Your assignment: Restate word for word the entries below, starting with the line with "pink line: (289, 404) -> (523, 247), moved" and continuing through the line with "red line: (321, 722) -> (278, 854), moved". Include both of those lines and no others.

Information:
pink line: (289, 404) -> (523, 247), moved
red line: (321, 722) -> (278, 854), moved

--

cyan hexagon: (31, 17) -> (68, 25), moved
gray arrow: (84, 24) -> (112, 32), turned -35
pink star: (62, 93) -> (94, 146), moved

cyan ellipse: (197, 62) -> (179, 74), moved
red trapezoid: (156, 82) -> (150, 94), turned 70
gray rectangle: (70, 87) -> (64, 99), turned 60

---

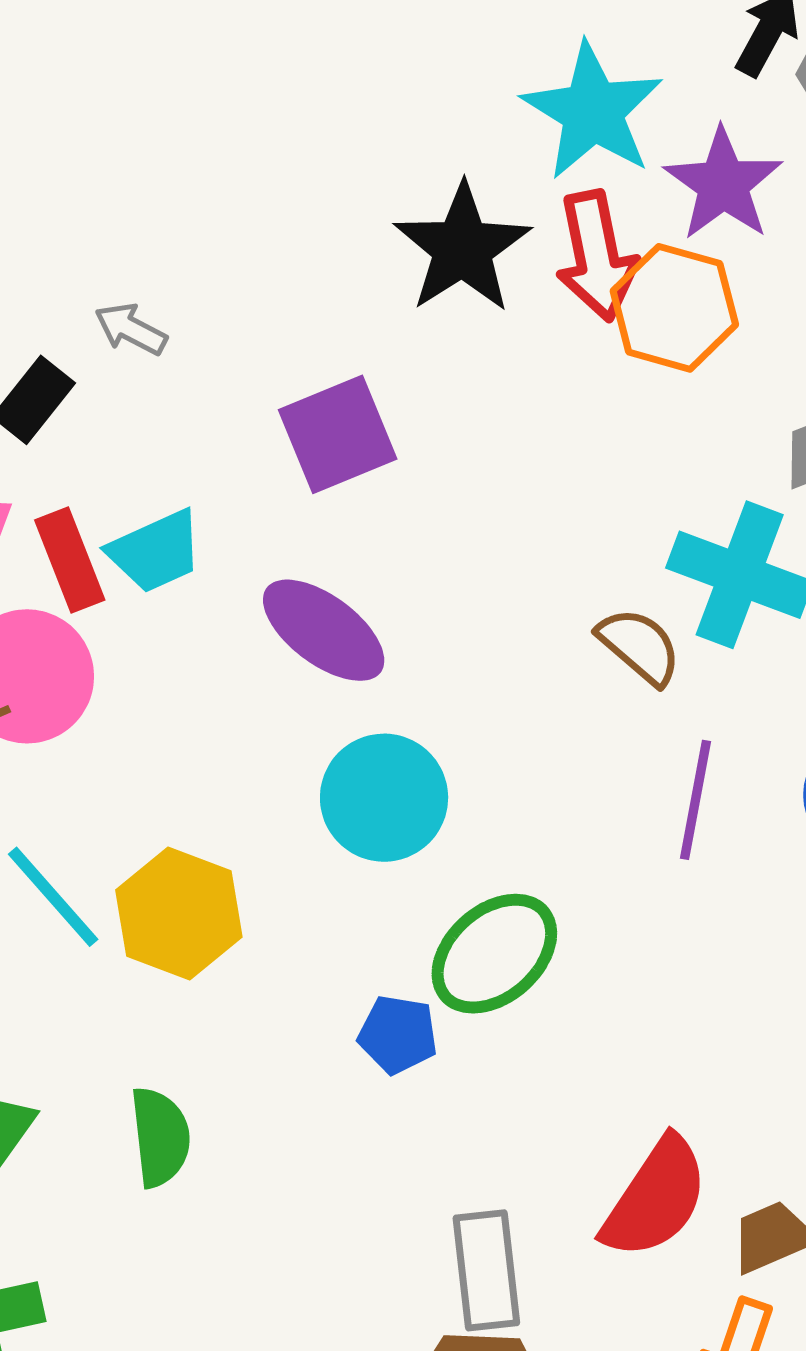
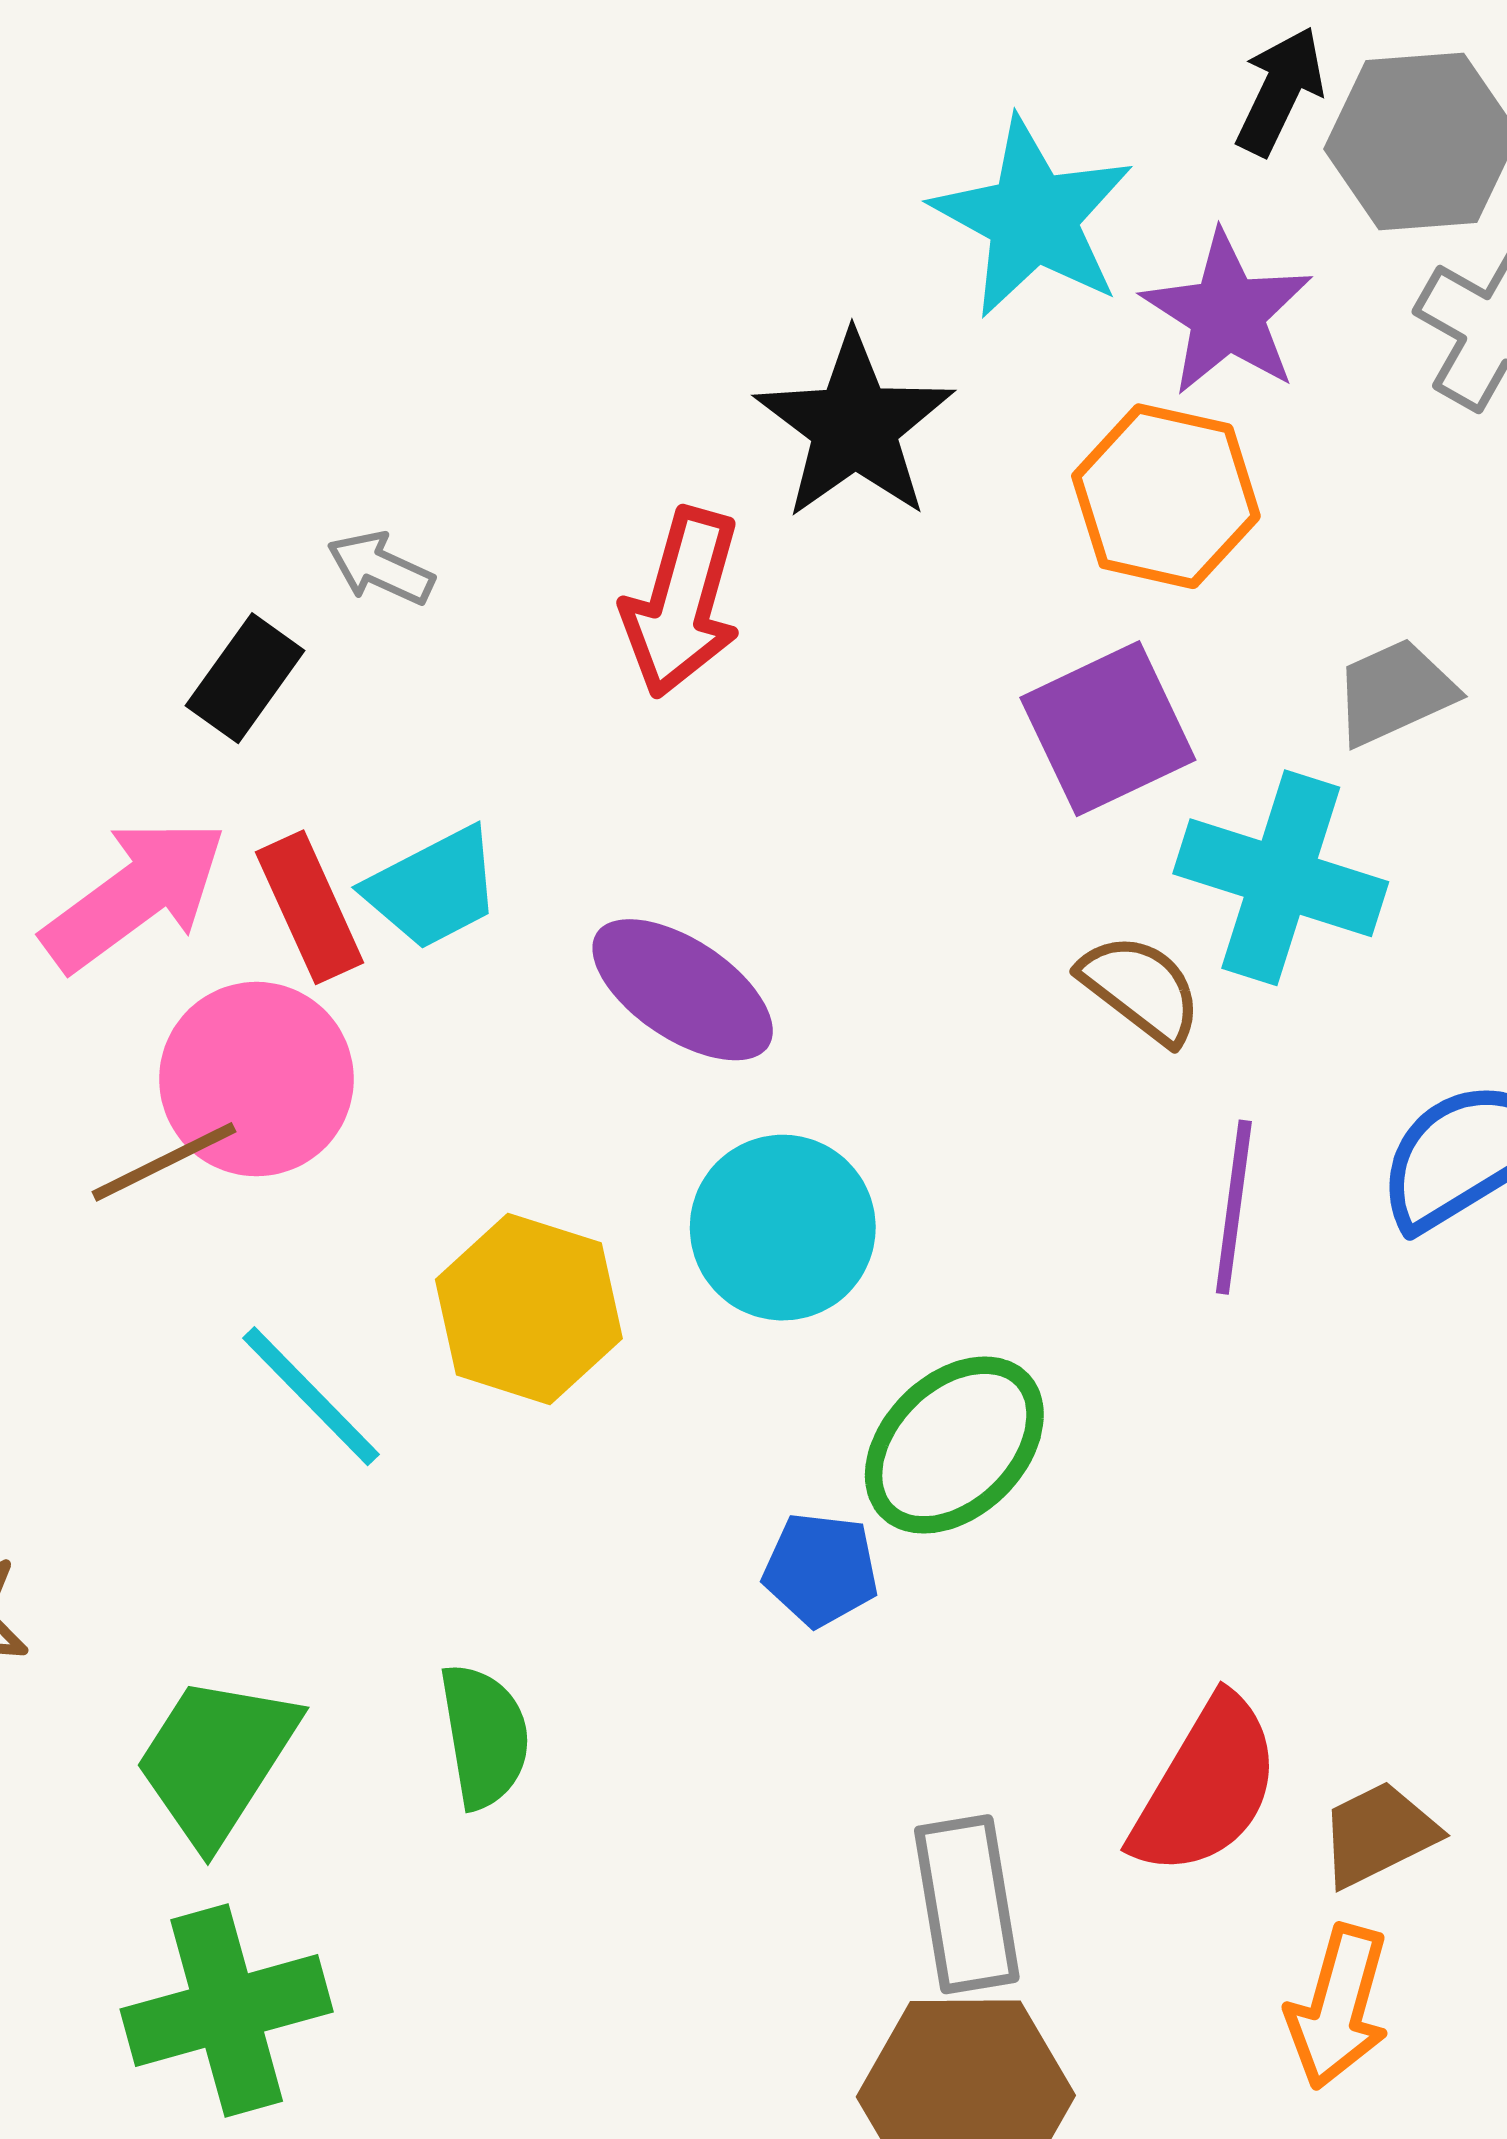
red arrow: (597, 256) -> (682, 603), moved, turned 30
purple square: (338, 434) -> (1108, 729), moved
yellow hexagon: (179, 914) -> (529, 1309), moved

Response to the task:
pink line: (289, 404) -> (523, 247), moved
red line: (321, 722) -> (278, 854), moved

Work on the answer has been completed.